- Data extract
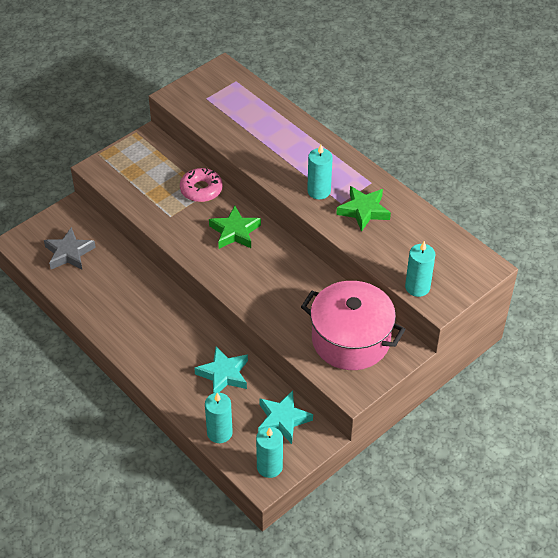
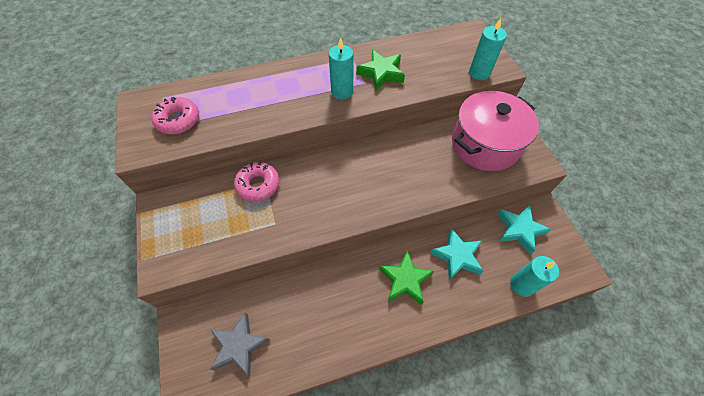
camera: 65 degrees left, 10 degrees up
(218, 102) = (178, 120): none -> pink donut
(235, 232) = (326, 178): green star -> green star (405, 280)
(269, 467) = (567, 259): turquoise candle -> none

- Exercise prompt
All of the material should be reproduced exactly, apart from the pictures.

- Your response
camera: 65 degrees left, 10 degrees up
(218, 102) = (178, 120): none -> pink donut
(235, 232) = (326, 178): green star -> green star (405, 280)
(269, 467) = (567, 259): turquoise candle -> none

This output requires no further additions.